Keep every line of the data below that has the string "turquoise" and present those lines.

■ **LISTED RECORDS**

::::::::::

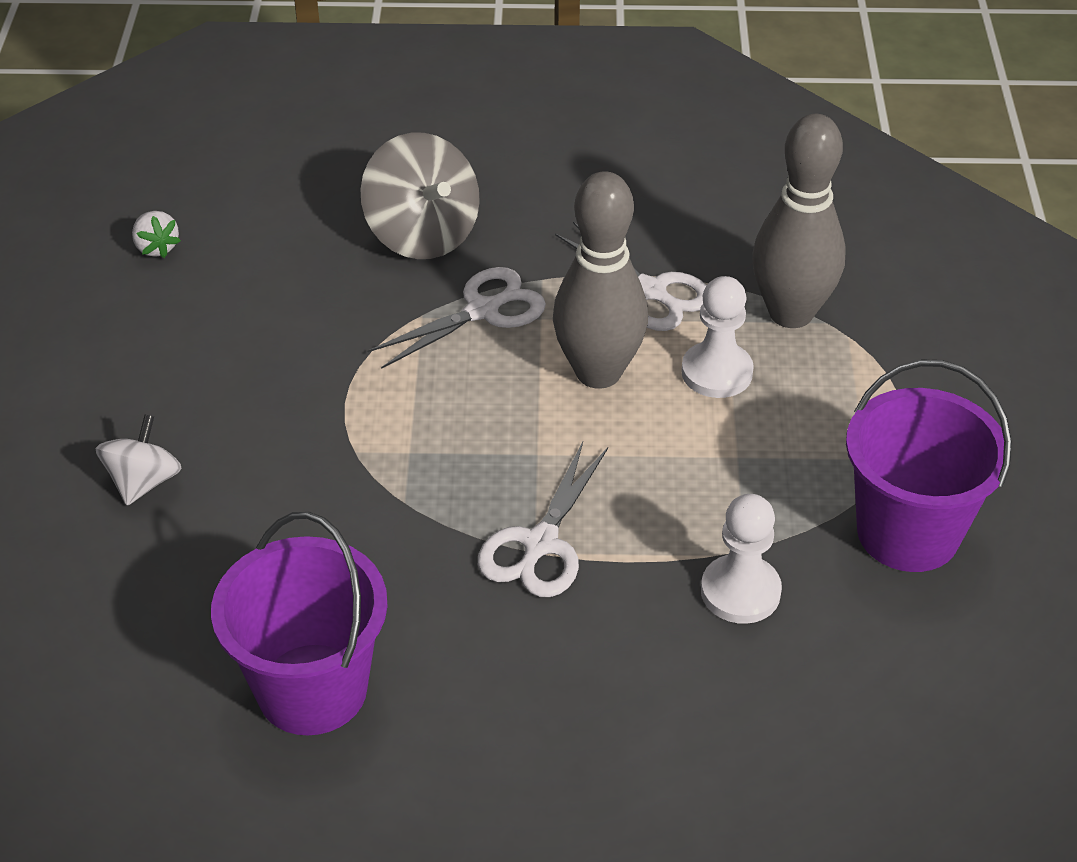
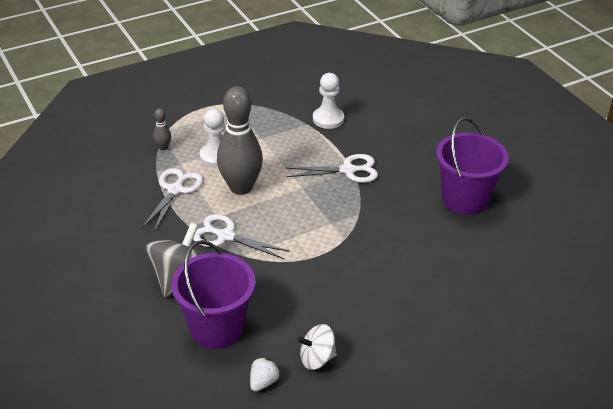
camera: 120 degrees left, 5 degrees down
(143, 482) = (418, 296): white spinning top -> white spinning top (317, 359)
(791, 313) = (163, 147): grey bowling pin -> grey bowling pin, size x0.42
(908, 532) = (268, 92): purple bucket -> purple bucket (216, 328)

::::::::::

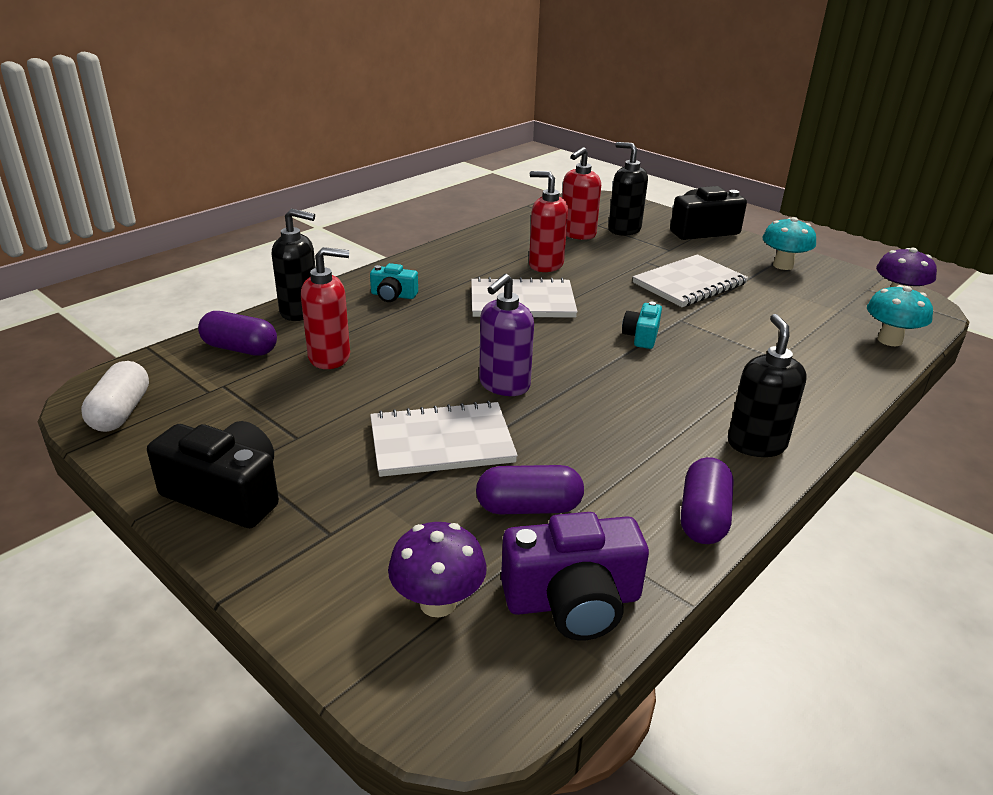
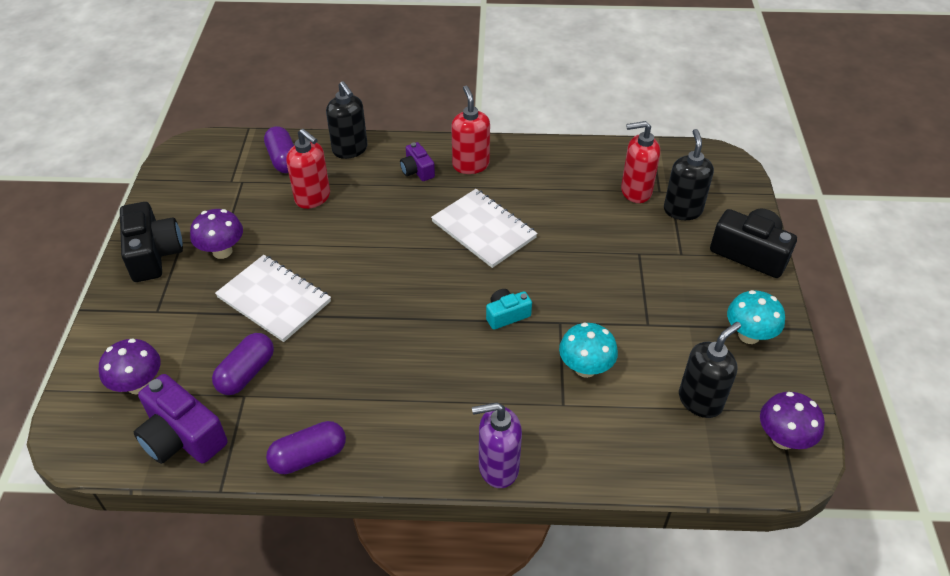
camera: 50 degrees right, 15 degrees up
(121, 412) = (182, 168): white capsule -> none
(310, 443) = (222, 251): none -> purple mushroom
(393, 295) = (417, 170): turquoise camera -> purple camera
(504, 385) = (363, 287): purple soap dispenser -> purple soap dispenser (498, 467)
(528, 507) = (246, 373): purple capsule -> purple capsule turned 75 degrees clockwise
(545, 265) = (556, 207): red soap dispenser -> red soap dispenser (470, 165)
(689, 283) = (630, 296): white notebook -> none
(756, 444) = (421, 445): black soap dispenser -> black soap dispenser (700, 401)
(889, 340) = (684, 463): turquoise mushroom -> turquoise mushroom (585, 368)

::::::::::

■ **RESULT**
(393, 295) = (417, 170): turquoise camera -> purple camera
(889, 340) = (684, 463): turquoise mushroom -> turquoise mushroom (585, 368)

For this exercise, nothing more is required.